Exercise input »
>> start

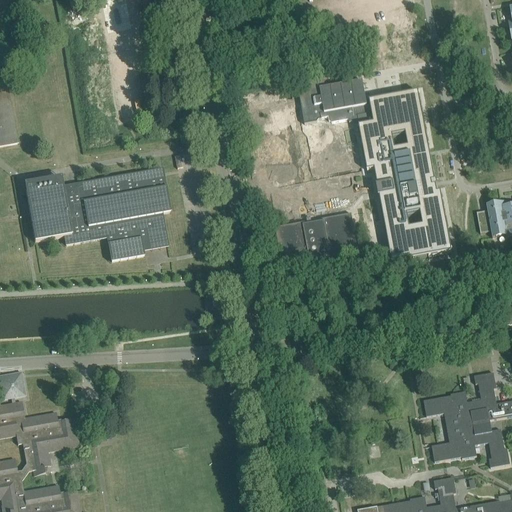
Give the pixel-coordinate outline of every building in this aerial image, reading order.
[(16,23),(4,21),(3,34),(15,35),(16,23)] [(13,54),(14,42),(2,41),(1,53),(13,54)] [(114,57),(93,60),(101,118),(123,114),(114,57)] [(308,108),(302,109),(305,126),(317,123),(319,121),(322,120),(328,119),(329,123),(332,125),(350,122),(352,121),(354,119),(357,118),(369,116),(366,103),(363,82),(312,91),(305,93),(308,108)] [(8,88),(0,89),(0,147),(18,145),(8,88)] [(292,88),(245,96),(247,108),(295,100),(292,88)] [(369,116),(357,118),(367,173),(375,171),(392,265),(452,254),(441,194),(438,194),(436,187),(433,188),(432,183),(435,183),(428,146),(419,93),(366,103),(369,116)] [(62,156),(74,153),(66,111),(42,115),(46,140),(58,138),(62,156)] [(144,258),(142,248),(147,247),(146,245),(156,243),(156,246),(167,244),(162,215),(170,214),(163,178),(158,179),(157,172),(67,188),(67,187),(62,188),(61,180),(25,186),(27,194),(26,195),(35,244),(65,238),(66,247),(108,240),(112,263),(144,258)] [(318,186),(281,190),(284,214),(293,213),(293,217),(321,214),(318,186)] [(502,204),(486,206),(487,213),(477,214),(480,235),(491,233),(492,240),(494,240),(494,237),(506,235),(507,240),(511,238),(511,206),(507,207),(506,203),(506,208),(503,209),(502,204)] [(305,224),(279,228),(279,229),(283,254),(280,255),(281,264),(282,264),(293,262),(294,266),(312,262),(311,259),(328,256),(329,259),(355,254),(351,231),(354,230),(352,219),(351,219),(340,221),(340,219),(340,217),(337,218),(322,221),(322,224),(312,226),(308,227),(305,227),(305,224)] [(511,314),(497,315),(498,326),(511,325),(511,314)] [(511,511),(511,403),(509,404),(500,406),(497,406),(495,397),(494,391),(497,391),(494,375),(474,378),(476,387),(478,386),(481,402),(467,405),(465,394),(462,395),(451,397),(451,398),(424,403),(426,413),(426,418),(427,419),(445,416),(450,445),(432,448),(432,449),(435,464),(462,459),(462,461),(477,458),(477,457),(475,447),(489,445),(492,461),(489,462),(490,467),(491,470),(510,466),(507,450),(505,451),(501,432),(501,431),(492,433),(490,422),(511,418),(511,497),(511,498),(511,499),(511,502),(503,505),(501,505),(500,503),(498,504),(468,509),(459,510),(457,511),(455,502),(454,496),(456,496),(454,483),(454,481),(454,480),(435,483),(434,483),(436,492),(438,491),(439,494),(435,495),(436,499),(440,498),(441,507),(427,510),(425,499),(422,499),(410,501),(411,503),(378,509),(359,511),(511,511)] [(0,501),(1,501),(2,507),(1,508),(1,511),(80,511),(77,493),(64,495),(64,496),(61,497),(60,497),(59,487),(24,494),(24,493),(22,483),(29,473),(33,472),(34,478),(45,476),(44,469),(51,468),(50,460),(48,460),(47,453),(79,448),(77,434),(75,422),(74,420),(58,423),(56,415),(25,420),(22,404),(15,405),(14,398),(17,397),(23,396),(22,389),(23,389),(22,383),(21,383),(20,376),(13,378),(13,377),(7,378),(7,379),(5,379),(5,381),(3,384),(1,384),(2,386),(1,387),(2,393),(3,393),(4,399),(11,398),(12,405),(0,407),(0,440),(16,437),(18,447),(23,446),(26,466),(21,472),(17,473),(15,461),(0,463),(0,501)]
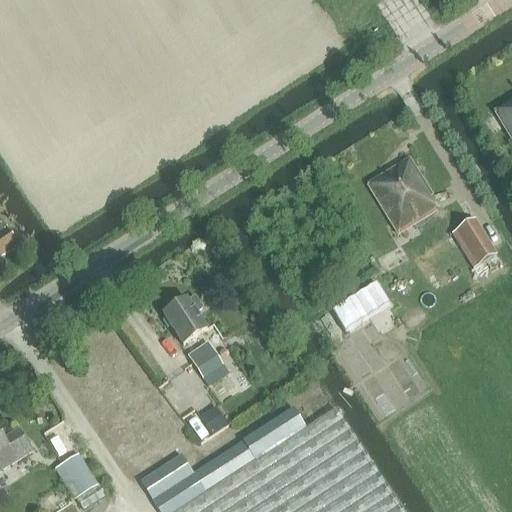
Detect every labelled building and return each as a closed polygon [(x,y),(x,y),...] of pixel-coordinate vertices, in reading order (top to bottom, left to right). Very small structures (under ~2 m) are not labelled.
[(511,104),(495,115),(511,142),(511,104)] [(437,214),(429,201),(432,199),(410,162),(368,188),(398,237),(437,214)] [(498,257),(476,221),(452,236),(473,271),(498,257)] [(0,258),(16,247),(0,223),(0,258)] [(397,268),(375,281),(381,292),(403,278),(397,268)] [(333,313),(346,334),(389,307),(377,286),(333,313)] [(181,302),(171,309),(172,312),(164,317),(184,348),(208,332),(197,315),(203,311),(196,299),(189,303),(188,301),(183,305),(181,302)] [(241,368),(235,360),(224,367),(213,351),(192,365),(203,382),(203,381),(209,390),(241,368)] [(141,484),(157,511),(181,511),(306,431),(294,411),(194,475),(182,457),(141,484)] [(402,511),(336,411),(306,431),(181,511),(402,511)] [(0,438),(0,470),(1,469),(3,472),(32,454),(18,432),(2,442),(0,438)] [(62,467),(82,498),(98,488),(79,456),(62,467)]
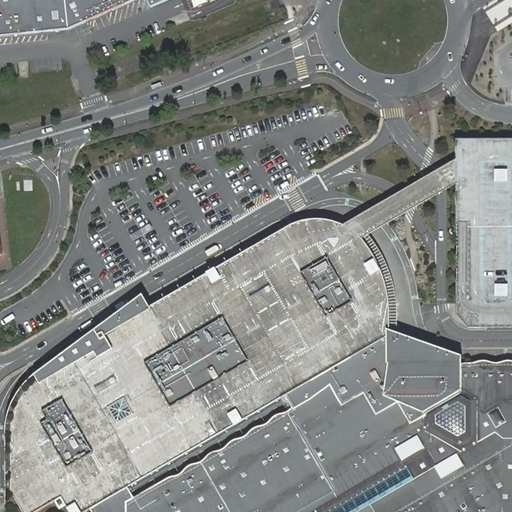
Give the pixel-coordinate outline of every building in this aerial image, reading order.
[(60,0),(0,0),(0,33),(63,27),(60,0)] [(60,0),(63,27),(73,24),(134,0),(60,0)] [(459,314),(470,328),(504,328),(511,327),(511,138),(457,138),(458,159),(458,170),(458,175),(458,183),(459,314)] [(458,159),(344,225),(352,231),(363,239),(458,183),(458,175),(458,170),(458,159)] [(71,511),(86,511),(92,509),(93,511),(511,511),(511,360),(508,360),(499,362),(495,362),(492,362),(483,360),(477,361),(473,362),(465,363),(458,366),(454,371),(453,375),(462,390),(443,401),(425,412),(386,395),(390,336),(390,315),(389,292),(382,270),(375,255),(363,239),(352,231),(344,225),(338,222),(325,220),(307,221),(292,225),(147,306),(145,307),(141,300),(137,293),(87,332),(72,348),(36,374),(32,378),(24,385),(13,403),(7,425),(7,488),(7,511),(36,511),(63,497),(66,504),(71,511)]
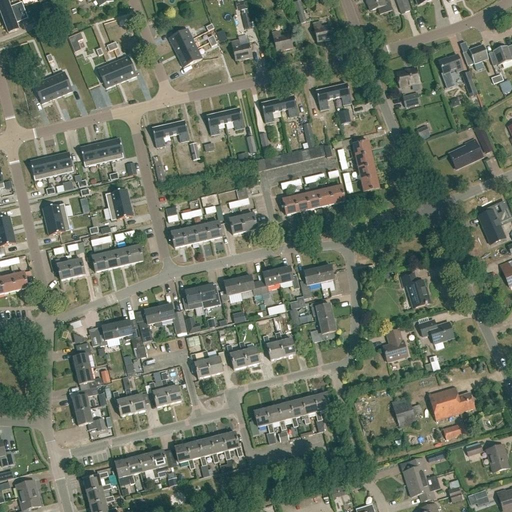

>> end

What you will do » Convert the material above into a Markdown table with the columns "Row" and "Content", putting a row number in the first column and one line per row in the second, with blank lines and the pictures left out.

Solved exercise »
| Row | Content |
|---|---|
| 1 | Give the pixel-coordinate outline of every building in this aerial image, reading order. |
| 2 | [(16,23),(4,21),(3,34),(15,35),(16,23)] [(13,54),(14,42),(2,41),(1,53),(13,54)] [(114,57),(93,60),(101,118),(123,114),(114,57)] [(308,108),(302,109),(305,126),(317,123),(319,121),(322,120),(328,119),(329,123),(332,125),(350,122),(352,121),(354,119),(357,118),(369,116),(366,103),(363,82),(312,91),(305,93),(308,108)] [(8,88),(0,89),(0,147),(18,145),(8,88)] [(292,88),(245,96),(247,108),(295,100),(292,88)] [(369,116),(357,118),(367,173),(375,171),(392,265),(452,254),(441,194),(438,194),(436,187),(433,188),(432,183),(435,183),(428,146),(419,93),(366,103),(369,116)] [(62,156),(74,153),(66,111),(42,115),(46,140),(58,138),(62,156)] [(144,258),(142,248),(147,247),(146,245),(156,243),(156,246),(167,244),(162,215),(170,214),(163,178),(158,179),(157,172),(67,188),(67,187),(62,188),(61,180),(25,186),(27,194),(26,195),(35,244),(65,238),(66,247),(108,240),(112,263),(144,258)] [(318,186),(281,190),(284,214),(293,213),(293,217),(321,214),(318,186)] [(502,204),(486,206),(487,213),(477,214),(480,235),(491,233),(492,240),(494,240),(494,237),(506,235),(507,240),(511,238),(511,206),(507,207),(506,203),(506,208),(503,209),(502,204)] [(305,224),(279,228),(279,229),(283,254),(280,255),(281,264),(282,264),(293,262),(294,266),(312,262),(311,259),(328,256),(329,259),(355,254),(351,231),(354,230),(352,219),(351,219),(340,221),(340,219),(340,217),(337,218),(322,221),(322,224),(312,226),(308,227),(305,227),(305,224)] [(511,314),(497,315),(498,326),(511,325),(511,314)] [(511,511),(511,403),(509,404),(500,406),(497,406),(495,397),(494,391),(497,391),(494,375),(474,378),(476,387),(478,386),(481,402),(467,405),(465,394),(462,395),(451,397),(451,398),(424,403),(426,413),(426,418),(427,419),(445,416),(450,445),(432,448),(432,449),(435,464),(462,459),(462,461),(477,458),(477,457),(475,447),(489,445),(492,461),(489,462),(490,467),(491,470),(510,466),(507,450),(505,451),(501,432),(501,431),(492,433),(490,422),(511,418),(511,497),(511,498),(511,499),(511,502),(503,505),(501,505),(500,503),(498,504),(468,509),(459,510),(457,511),(455,502),(454,496),(456,496),(454,483),(454,481),(454,480),(435,483),(434,483),(436,492),(438,491),(439,494),(435,495),(436,499),(440,498),(441,507),(427,510),(425,499),(422,499),(410,501),(411,503),(378,509),(359,511),(511,511)] [(0,501),(1,501),(2,507),(1,508),(1,511),(80,511),(77,493),(64,495),(64,496),(61,497),(60,497),(59,487),(24,494),(24,493),(22,483),(29,473),(33,472),(34,478),(45,476),(44,469),(51,468),(50,460),(48,460),(47,453),(79,448),(77,434),(75,422),(74,420),(58,423),(56,415),(25,420),(22,404),(15,405),(14,398),(17,397),(23,396),(22,389),(23,389),(22,383),(21,383),(20,376),(13,378),(13,377),(7,378),(7,379),(5,379),(5,381),(3,384),(1,384),(2,386),(1,387),(2,393),(3,393),(4,399),(11,398),(12,405),(0,407),(0,440),(16,437),(18,447),(23,446),(26,466),(21,472),(17,473),(15,461),(0,463),(0,501)] |
| 3 | Detect every labelled building and return each as a closed polygon [(x,y),(x,y),...] of pixel-coordinate vertices, in reading order (top to bottom, left to right). Very small structures (under ~2 m) are not labelled. |
| 4 | [(511,104),(495,115),(511,142),(511,104)] [(437,214),(429,201),(432,199),(410,162),(368,188),(398,237),(437,214)] [(498,257),(476,221),(452,236),(473,271),(498,257)] [(0,258),(16,247),(0,223),(0,258)] [(397,268),(375,281),(381,292),(403,278),(397,268)] [(333,313),(346,334),(389,307),(377,286),(333,313)] [(181,302),(171,309),(172,312),(164,317),(184,348),(208,332),(197,315),(203,311),(196,299),(189,303),(188,301),(183,305),(181,302)] [(241,368),(235,360),(224,367),(213,351),(192,365),(203,382),(203,381),(209,390),(241,368)] [(141,484),(157,511),(181,511),(306,431),(294,411),(194,475),(182,457),(141,484)] [(402,511),(336,411),(306,431),(181,511),(402,511)] [(0,438),(0,470),(1,469),(3,472),(32,454),(18,432),(2,442),(0,438)] [(62,467),(82,498),(98,488),(79,456),(62,467)] |
| 5 | Give the pixel-coordinate outline of every building in this aerial image, reading order. |
| 6 | [(60,0),(0,0),(0,33),(63,27),(60,0)] [(60,0),(63,27),(73,24),(134,0),(60,0)] [(459,314),(470,328),(504,328),(511,327),(511,138),(457,138),(458,159),(458,170),(458,175),(458,183),(459,314)] [(458,159),(344,225),(352,231),(363,239),(458,183),(458,175),(458,170),(458,159)] [(71,511),(86,511),(92,509),(93,511),(511,511),(511,360),(508,360),(499,362),(495,362),(492,362),(483,360),(477,361),(473,362),(465,363),(458,366),(454,371),(453,375),(462,390),(443,401),(425,412),(386,395),(390,336),(390,315),(389,292),(382,270),(375,255),(363,239),(352,231),(344,225),(338,222),(325,220),(307,221),(292,225),(147,306),(145,307),(141,300),(137,293),(87,332),(72,348),(36,374),(32,378),(24,385),(13,403),(7,425),(7,488),(7,511),(36,511),(63,497),(66,504),(71,511)] |